- _TASK STATEMENT_
What should you transcribe? Every line from the top of the records below through the line with "(689, 216) = (211, 232): black", exactly, and no pictures.
========
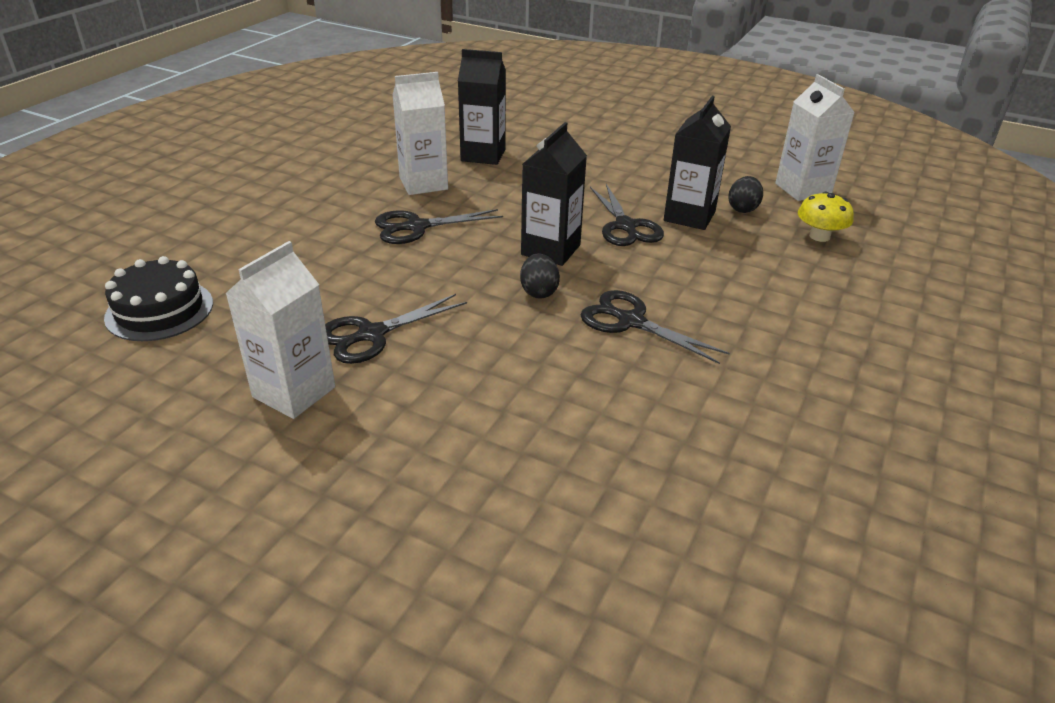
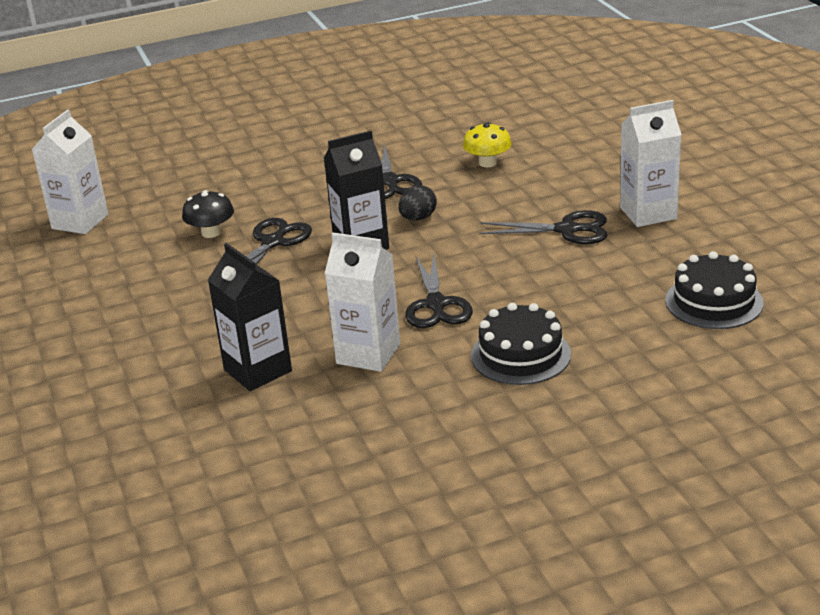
camera: 135 degrees left, 5 degrees down
(308, 216) = (520, 355): none -> black cake
(416, 227) = (436, 304): black scissors -> black scissors turned 60 degrees clockwise
(689, 216) = (211, 232): black carton -> black mushroom
(743, 209) = (160, 223): black egg -> none
(819, 236) = (161, 186): yellow mushroom -> yellow mushroom (487, 163)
========
- _EXERCISE SOLUTION_
camera: 135 degrees left, 5 degrees down
(308, 216) = (520, 355): none -> black cake
(416, 227) = (436, 304): black scissors -> black scissors turned 60 degrees clockwise
(689, 216) = (211, 232): black carton -> black mushroom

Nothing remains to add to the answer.